■ Exercise description:
Put the lines of the records below, from the line containing "Mother Goth Rhymes (439, 210)" up to and including the line containing "Murphy Anderson's Buck", into a Markdown table. Use the columns Row and Line, and skip any blank lines.

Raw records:

BEGIN

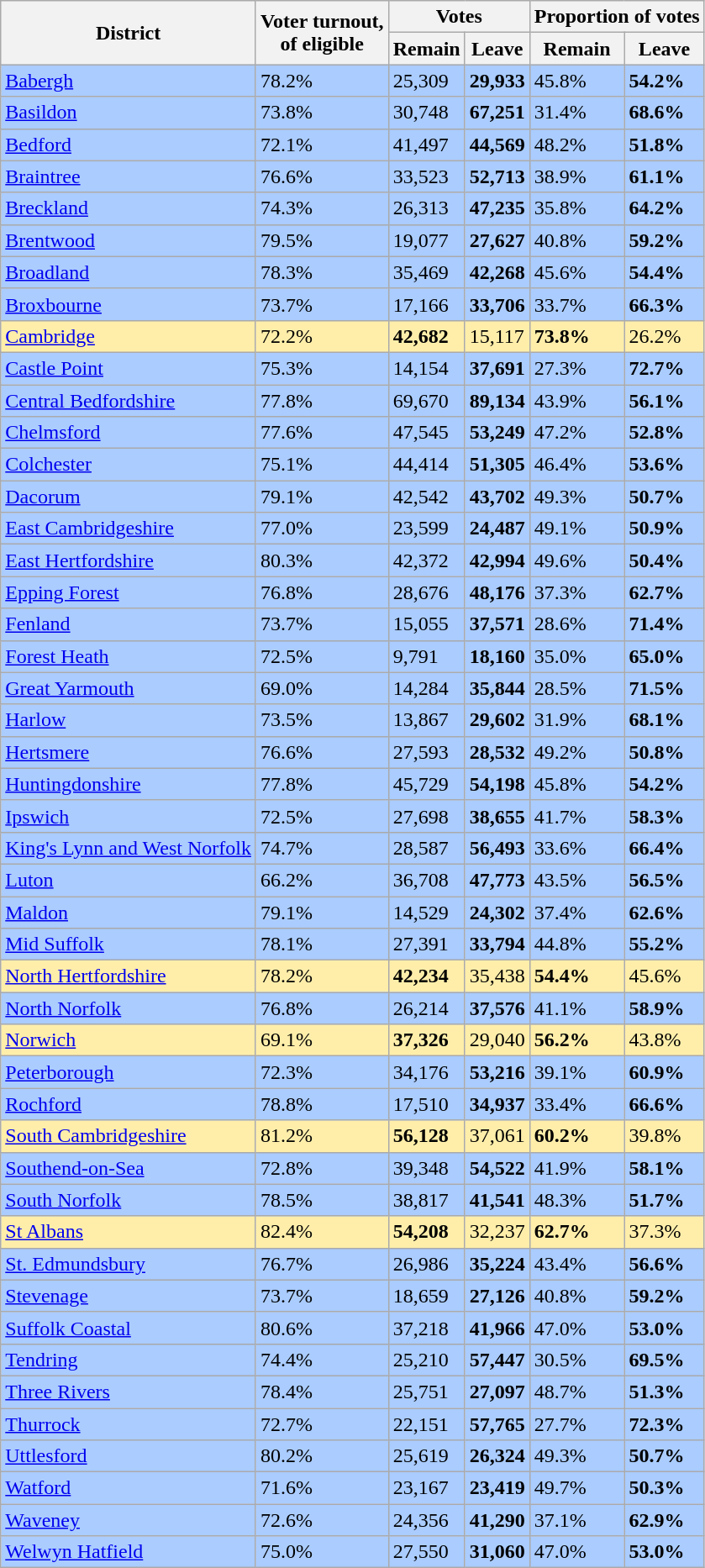
50.4% [664, 560]
37,691 [497, 368]
39.1% [576, 1072]
28,676 [427, 592]
Babergh [129, 81]
St. Edmundsbury [129, 1264]
53.6% [664, 465]
64.2% [664, 208]
44,569 [497, 145]
68.6% [664, 113]
15,055 [427, 624]
41,290 [497, 1520]
Colchester [129, 465]
28.5% [576, 688]
72.1% [322, 145]
58.3% [664, 816]
Thurrock [129, 1424]
51.8% [664, 145]
27,550 [427, 1552]
43.4% [576, 1264]
89,134 [497, 401]
69.1% [322, 1040]
Great Yarmouth [129, 688]
32,237 [497, 1232]
41.9% [576, 1168]
42,682 [427, 336]
25,751 [427, 1392]
69.0% [322, 688]
28,587 [427, 848]
31.9% [576, 720]
75.1% [322, 465]
71.4% [664, 624]
27.7% [576, 1424]
Hertsmere [129, 752]
Epping Forest [129, 592]
46.4% [576, 465]
33,706 [497, 304]
17,510 [427, 1104]
66.2% [322, 880]
Rochford [129, 1104]
Broxbourne [129, 304]
51.7% [664, 1200]
36,708 [427, 880]
42,268 [497, 272]
47.2% [576, 433]
37.4% [576, 912]
78.3% [322, 272]
25,309 [427, 81]
78.1% [322, 944]
37,326 [427, 1040]
14,284 [427, 688]
24,487 [497, 529]
49.7% [576, 1488]
31,060 [497, 1552]
King's Lynn and West Norfolk [129, 848]
41,966 [497, 1328]
East Hertfordshire [129, 560]
Uttlesford [129, 1456]
75.0% [322, 1552]
48.7% [576, 1392]
37,218 [427, 1328]
78.5% [322, 1200]
Norwich [129, 1040]
58.9% [664, 1008]
South Norfolk [129, 1200]
43.8% [664, 1040]
75.3% [322, 368]
33,794 [497, 944]
27.3% [576, 368]
56,493 [497, 848]
Watford [129, 1488]
14,154 [427, 368]
Ipswich [129, 816]
51.3% [664, 1392]
14,529 [427, 912]
29,933 [497, 81]
71.6% [322, 1488]
66.4% [664, 848]
77.0% [322, 529]
43.9% [576, 401]
Forest Heath [129, 656]
Three Rivers [129, 1392]
39.8% [664, 1136]
25,210 [427, 1360]
69.5% [664, 1360]
49.1% [576, 529]
35,844 [497, 688]
73.5% [322, 720]
49.2% [576, 752]
Maldon [129, 912]
28.6% [576, 624]
35.8% [576, 208]
35.0% [576, 656]
26,324 [497, 1456]
33.6% [576, 848]
66.3% [664, 304]
67,251 [497, 113]
Votes [459, 17]
Huntingdonshire [129, 784]
42,994 [497, 560]
72.2% [322, 336]
Harlow [129, 720]
Chelmsford [129, 433]
41.7% [576, 816]
66.6% [664, 1104]
28,532 [497, 752]
80.2% [322, 1456]
80.6% [322, 1328]
Breckland [129, 208]
72.8% [322, 1168]
65.0% [664, 656]
38,655 [497, 816]
25,619 [427, 1456]
45,729 [427, 784]
18,160 [497, 656]
78.8% [322, 1104]
79.5% [322, 240]
East Cambridgeshire [129, 529]
Broadland [129, 272]
27,698 [427, 816]
44.8% [576, 944]
27,593 [427, 752]
Southend-on-Sea [129, 1168]
54,198 [497, 784]
60.2% [576, 1136]
47,235 [497, 208]
47,773 [497, 880]
74.4% [322, 1360]
Brentwood [129, 240]
Suffolk Coastal [129, 1328]
37,061 [497, 1136]
Cambridge [129, 336]
Proportion of votes [617, 17]
18,659 [427, 1296]
23,167 [427, 1488]
37.1% [576, 1520]
41,541 [497, 1200]
29,602 [497, 720]
80.3% [322, 560]
26.2% [664, 336]
24,302 [497, 912]
48.2% [576, 145]
St Albans [129, 1232]
27,391 [427, 944]
43,702 [497, 497]
North Hertfordshire [129, 976]
30,748 [427, 113]
76.7% [322, 1264]
42,234 [427, 976]
60.9% [664, 1072]
District [129, 33]
56.1% [664, 401]
39,348 [427, 1168]
58.1% [664, 1168]
43.5% [576, 880]
23,419 [497, 1488]
34,176 [427, 1072]
South Cambridgeshire [129, 1136]
26,986 [427, 1264]
23,599 [427, 529]
48.3% [576, 1200]
Peterborough [129, 1072]
33.7% [576, 304]
56,128 [427, 1136]
50.8% [664, 752]
49.6% [576, 560]
48,176 [497, 592]
27,627 [497, 240]
17,166 [427, 304]
44,414 [427, 465]
35,469 [427, 272]
37,571 [497, 624]
24,356 [427, 1520]
9,791 [427, 656]
42,542 [427, 497]
61.1% [664, 176]
56.5% [664, 880]
Fenland [129, 624]
56.6% [664, 1264]
35,438 [497, 976]
53,249 [497, 433]
62.9% [664, 1520]
56.2% [576, 1040]
Braintree [129, 176]
34,937 [497, 1104]
26,313 [427, 208]
31.4% [576, 113]
51,305 [497, 465]
53,216 [497, 1072]
19,077 [427, 240]
52.8% [664, 433]
37,576 [497, 1008]
57,765 [497, 1424]
Luton [129, 880]
72.6% [322, 1520]
Mid Suffolk [129, 944]
62.6% [664, 912]
13,867 [427, 720]
54,522 [497, 1168]
81.2% [322, 1136]
52,713 [497, 176]
38,817 [427, 1200]
Central Bedfordshire [129, 401]
78.4% [322, 1392]
71.5% [664, 688]
27,097 [497, 1392]
69,670 [427, 401]
Welwyn Hatfield [129, 1552]
Tendring [129, 1360]
38.9% [576, 176]
26,214 [427, 1008]
35,224 [497, 1264]
50.3% [664, 1488]
27,126 [497, 1296]
55.2% [664, 944]
North Norfolk [129, 1008]
30.5% [576, 1360]
33,523 [427, 176]
42,372 [427, 560]
Voter turnout,of eligible [322, 33]
68.1% [664, 720]
47,545 [427, 433]
Waveney [129, 1520]
77.6% [322, 433]
22,151 [427, 1424]
Bedford [129, 145]
57,447 [497, 1360]
41.1% [576, 1008]
33.4% [576, 1104]
Stevenage [129, 1296]
15,117 [497, 336]
41,497 [427, 145]
50.9% [664, 529]
Basildon [129, 113]
74.7% [322, 848]
Castle Point [129, 368]
74.3% [322, 208]
54,208 [427, 1232]
Dacorum [129, 497]
29,040 [497, 1040]
82.4% [322, 1232]
Search for the cell housing the specified text and yield its (X, Y) center coordinate. 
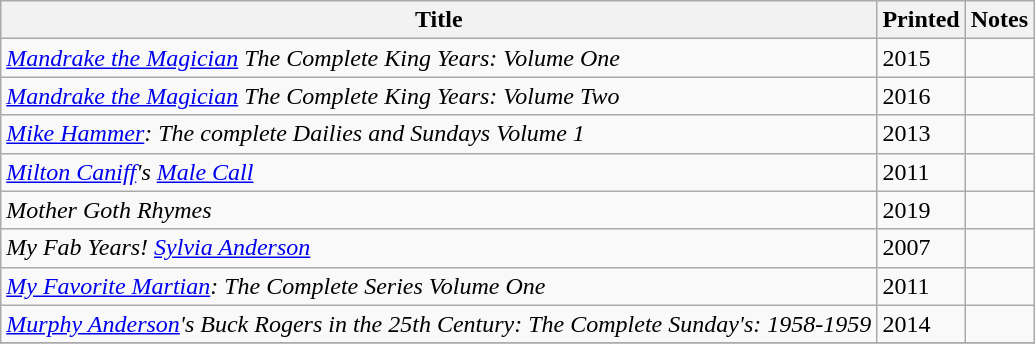
Mother Goth Rhymes (439, 210)
My Fab Years! Sylvia Anderson (439, 248)
Mandrake the Magician The Complete King Years: Volume Two (439, 96)
Printed (921, 20)
Murphy Anderson's Buck Rogers in the 25th Century: The Complete Sunday's: 1958-1959 (439, 324)
Mike Hammer: The complete Dailies and Sundays Volume 1 (439, 134)
2019 (921, 210)
2007 (921, 248)
2013 (921, 134)
Milton Caniff's Male Call (439, 172)
My Favorite Martian: The Complete Series Volume One (439, 286)
2016 (921, 96)
Mandrake the Magician The Complete King Years: Volume One (439, 58)
Title (439, 20)
Notes (999, 20)
2015 (921, 58)
2014 (921, 324)
Find where the given text appears and provide that cell's center as [x, y] coordinate. 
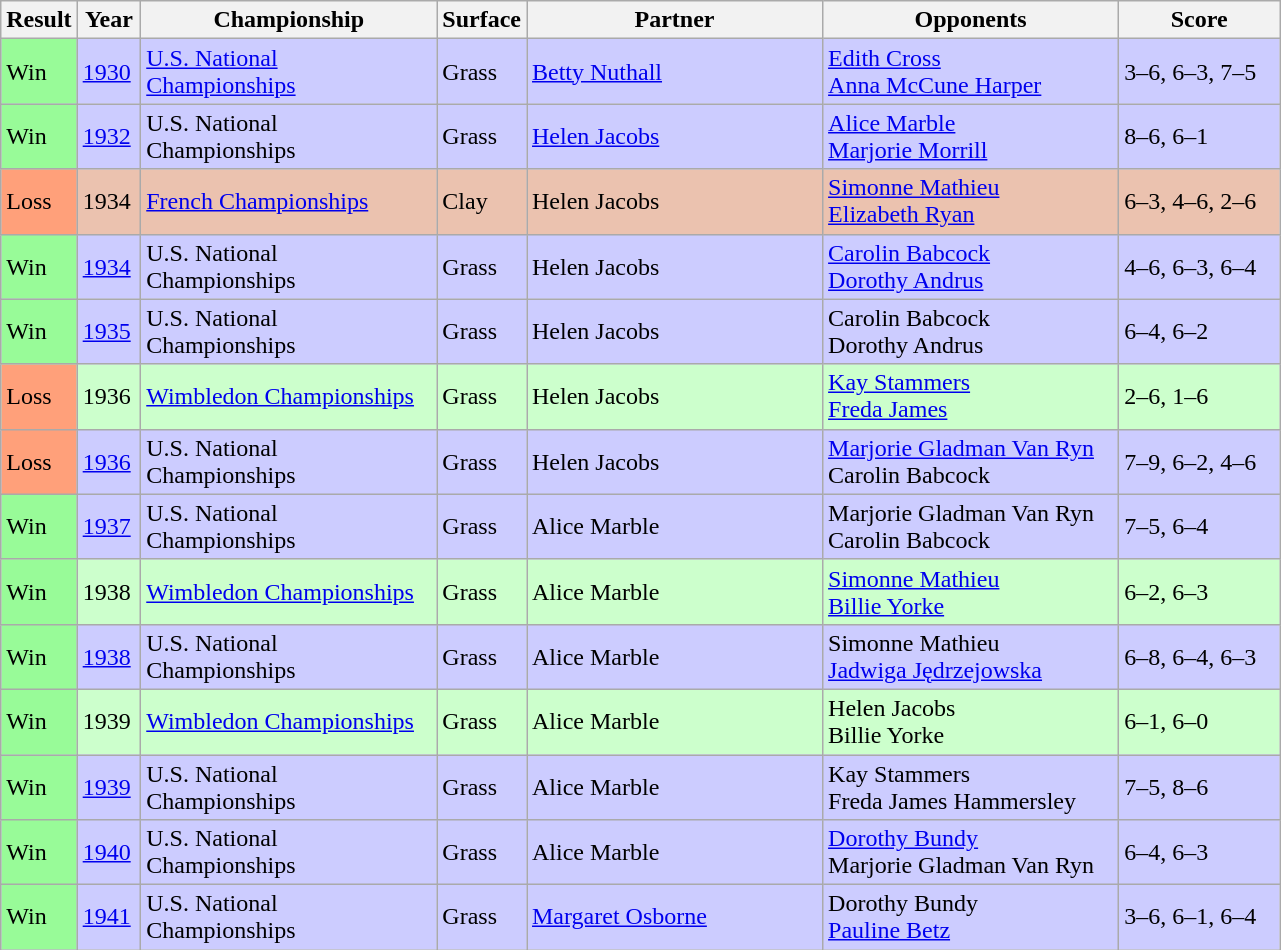
4–6, 6–3, 6–4 [1200, 266]
Margaret Osborne [674, 918]
6–4, 6–2 [1200, 332]
Score [1200, 20]
7–9, 6–2, 4–6 [1200, 462]
1935 [109, 332]
Clay [482, 202]
1932 [109, 136]
Surface [482, 20]
1940 [109, 852]
Kay Stammers Freda James Hammersley [971, 786]
1930 [109, 72]
Simonne Mathieu Elizabeth Ryan [971, 202]
Result [39, 20]
Partner [674, 20]
6–4, 6–3 [1200, 852]
Alice Marble Marjorie Morrill [971, 136]
1941 [109, 918]
6–2, 6–3 [1200, 592]
6–3, 4–6, 2–6 [1200, 202]
1937 [109, 526]
Year [109, 20]
Dorothy Bundy Pauline Betz [971, 918]
2–6, 1–6 [1200, 396]
Kay Stammers Freda James [971, 396]
Dorothy Bundy Marjorie Gladman Van Ryn [971, 852]
6–1, 6–0 [1200, 722]
Betty Nuthall [674, 72]
French Championships [289, 202]
Championship [289, 20]
7–5, 6–4 [1200, 526]
6–8, 6–4, 6–3 [1200, 656]
Helen Jacobs Billie Yorke [971, 722]
7–5, 8–6 [1200, 786]
8–6, 6–1 [1200, 136]
Edith Cross Anna McCune Harper [971, 72]
3–6, 6–1, 6–4 [1200, 918]
3–6, 6–3, 7–5 [1200, 72]
Simonne Mathieu Jadwiga Jędrzejowska [971, 656]
Simonne Mathieu Billie Yorke [971, 592]
Opponents [971, 20]
Scan for the cell matching the given text and deliver its (x, y) coordinate at center. 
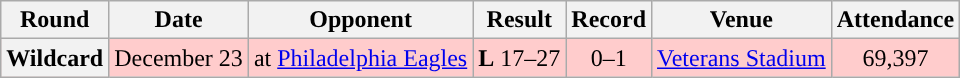
Record (609, 20)
L 17–27 (520, 58)
Wildcard (55, 58)
Attendance (895, 20)
Veterans Stadium (742, 58)
Date (179, 20)
Venue (742, 20)
0–1 (609, 58)
Round (55, 20)
Opponent (360, 20)
at Philadelphia Eagles (360, 58)
December 23 (179, 58)
69,397 (895, 58)
Result (520, 20)
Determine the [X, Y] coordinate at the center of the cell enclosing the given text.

END

■ Answer to this task:
| Row | Line |
|---|---|
| 1 | Mother Goth Rhymes (439, 210) |
| 2 | My Fab Years! Sylvia Anderson (439, 248) |
| 3 | Mandrake the Magician The Complete King Years: Volume Two (439, 96) |
| 4 | Printed (921, 20) |
| 5 | Murphy Anderson's Buck Rogers in the 25th Century: The Complete Sunday's: 1958-1959 (439, 324) |